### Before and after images
- Opening Delimiter -

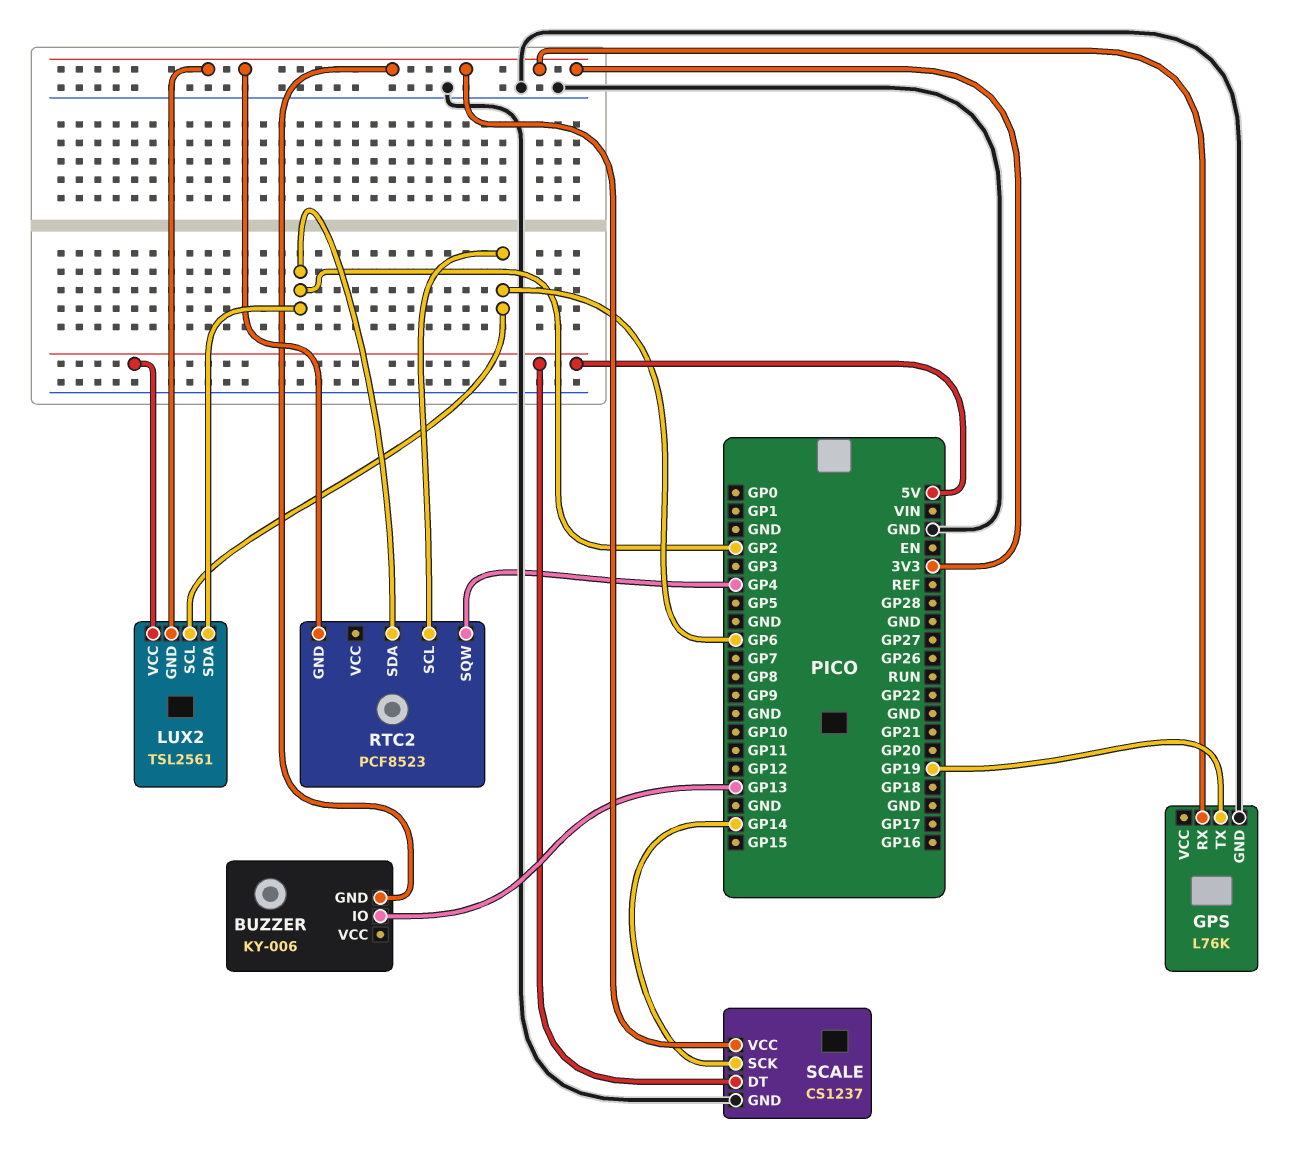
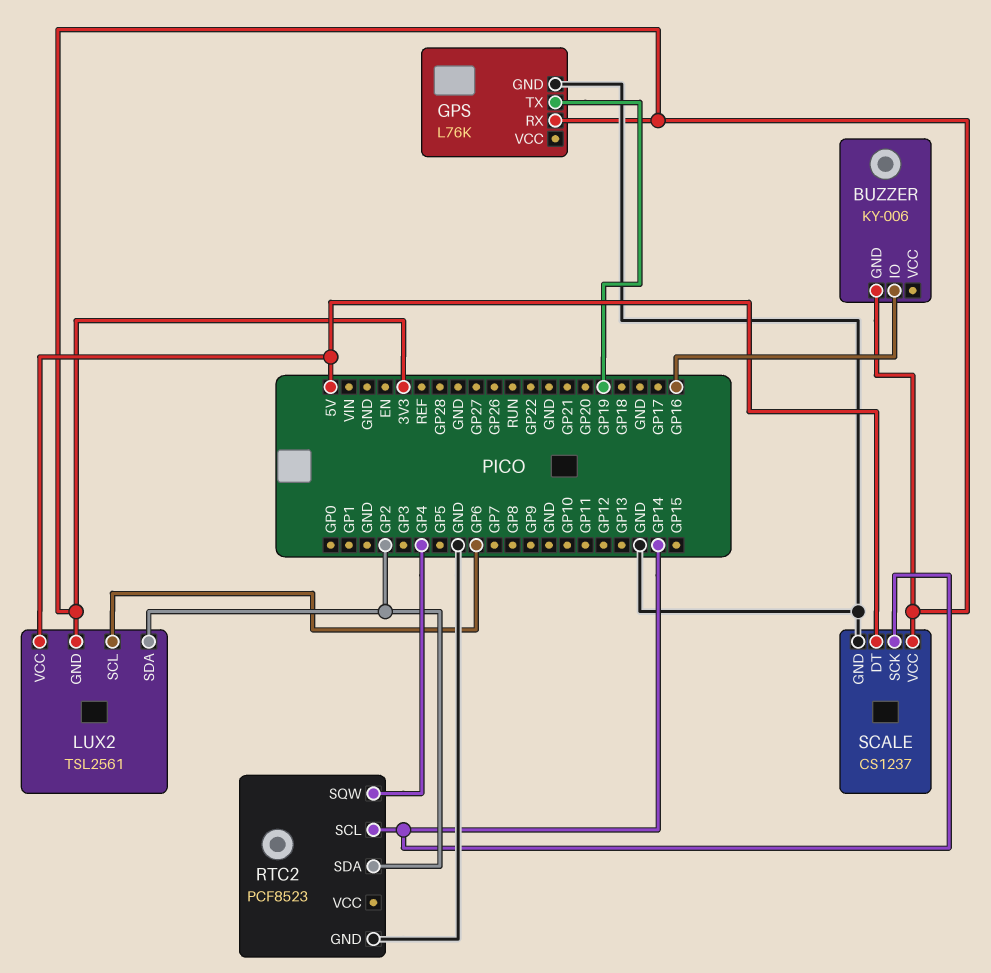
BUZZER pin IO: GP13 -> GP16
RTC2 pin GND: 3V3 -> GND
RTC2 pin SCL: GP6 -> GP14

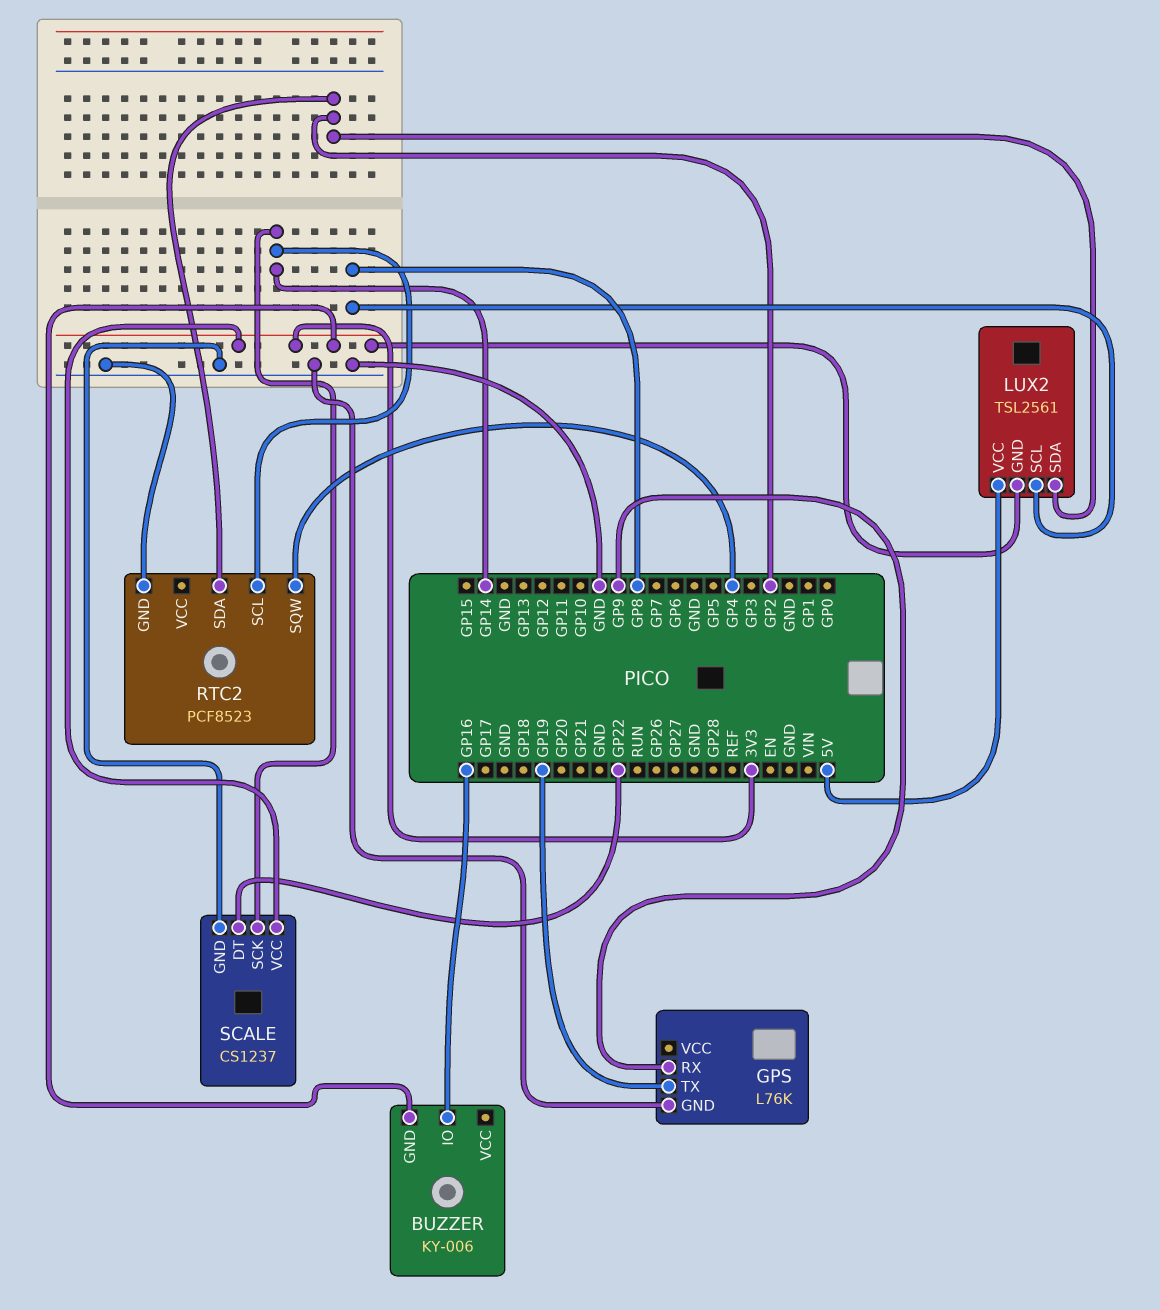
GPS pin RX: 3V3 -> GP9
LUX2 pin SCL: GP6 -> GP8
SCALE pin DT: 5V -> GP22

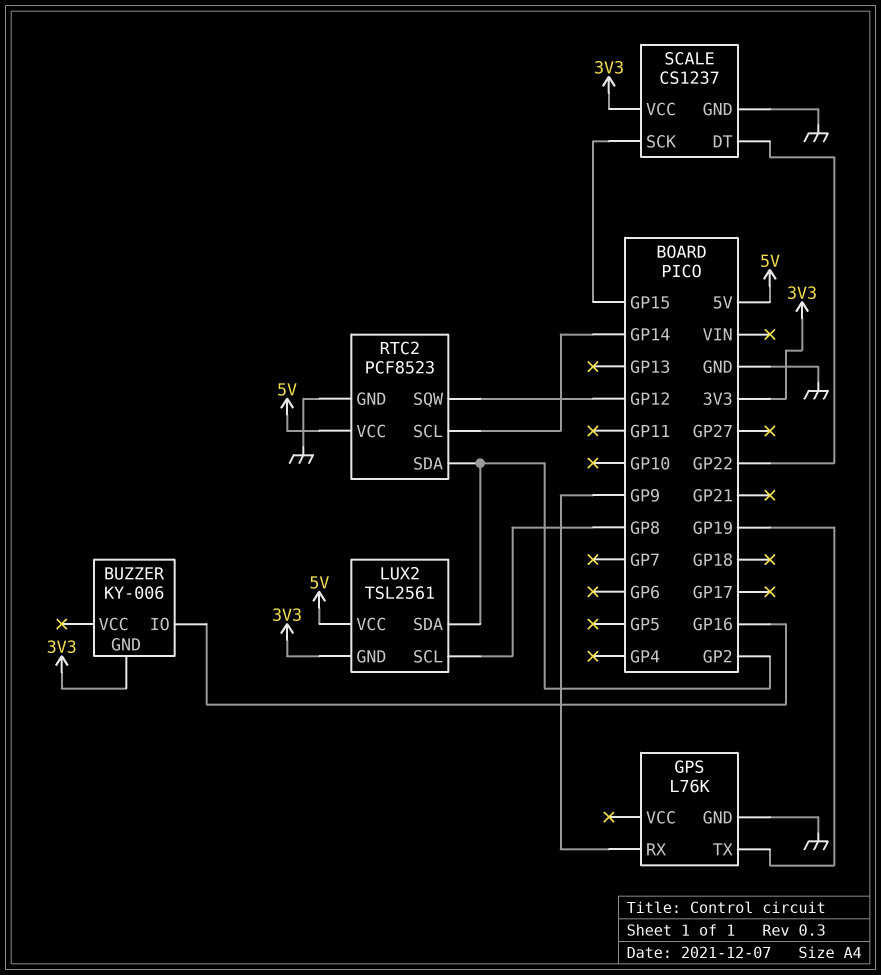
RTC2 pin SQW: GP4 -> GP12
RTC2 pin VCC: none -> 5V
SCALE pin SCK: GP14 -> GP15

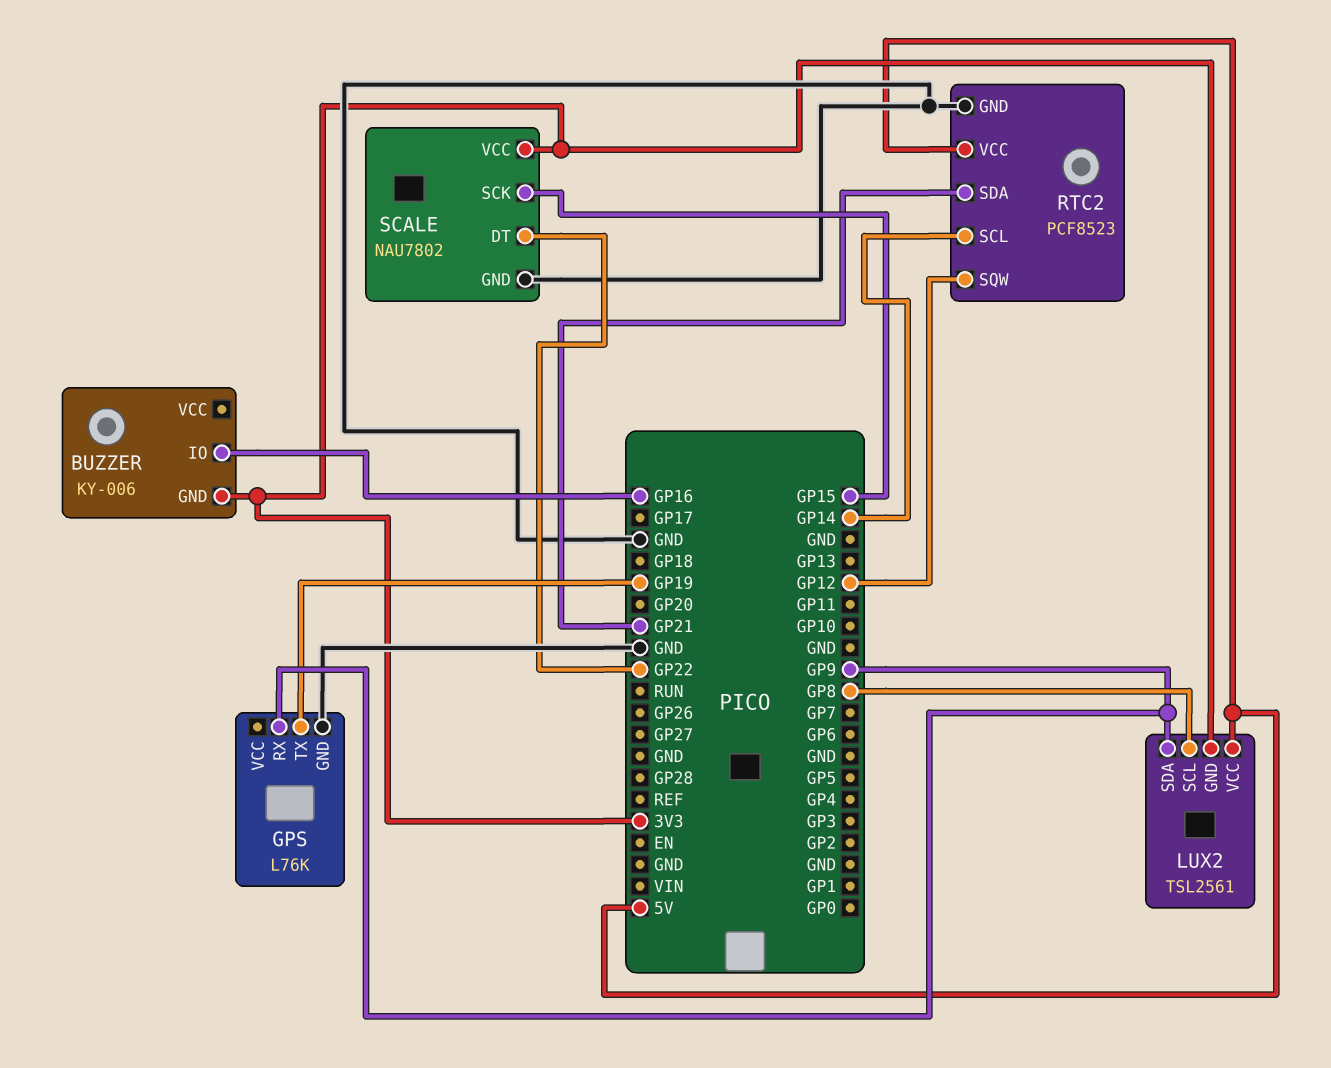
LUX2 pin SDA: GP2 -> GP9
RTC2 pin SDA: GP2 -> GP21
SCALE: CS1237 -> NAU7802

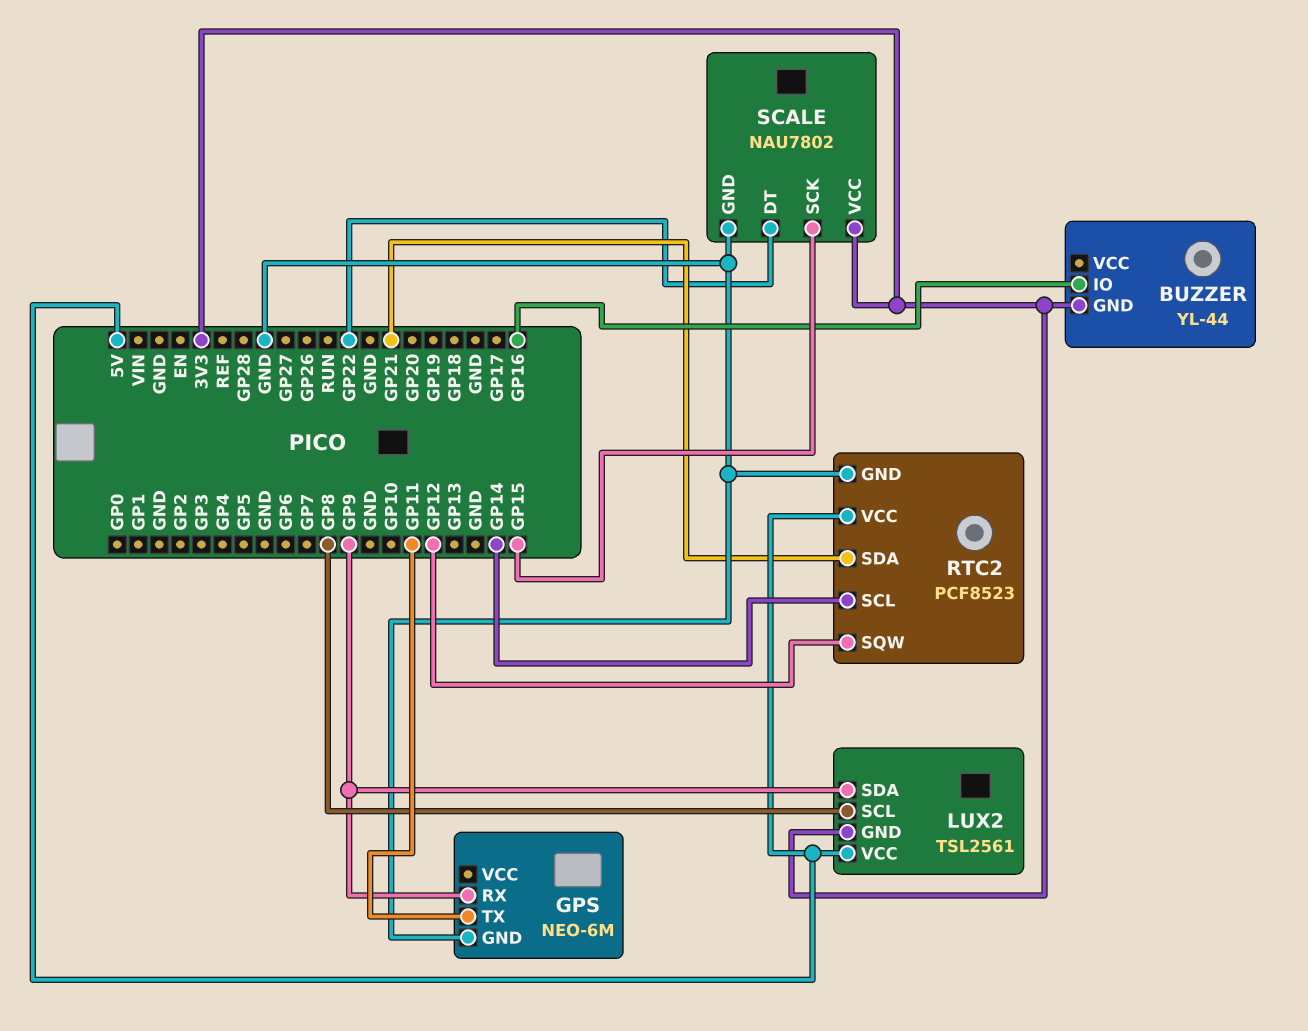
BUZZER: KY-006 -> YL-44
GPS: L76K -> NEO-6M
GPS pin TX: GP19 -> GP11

- Closing Delimiter -

### WHAT TO PRODUCE
Would you copy the records word for word, without any of their pictures?

### ANSWER BOX
BUZZER pin IO: GP13 -> GP16
RTC2 pin GND: 3V3 -> GND
RTC2 pin SCL: GP6 -> GP14

GPS pin RX: 3V3 -> GP9
LUX2 pin SCL: GP6 -> GP8
SCALE pin DT: 5V -> GP22

RTC2 pin SQW: GP4 -> GP12
RTC2 pin VCC: none -> 5V
SCALE pin SCK: GP14 -> GP15

LUX2 pin SDA: GP2 -> GP9
RTC2 pin SDA: GP2 -> GP21
SCALE: CS1237 -> NAU7802

BUZZER: KY-006 -> YL-44
GPS: L76K -> NEO-6M
GPS pin TX: GP19 -> GP11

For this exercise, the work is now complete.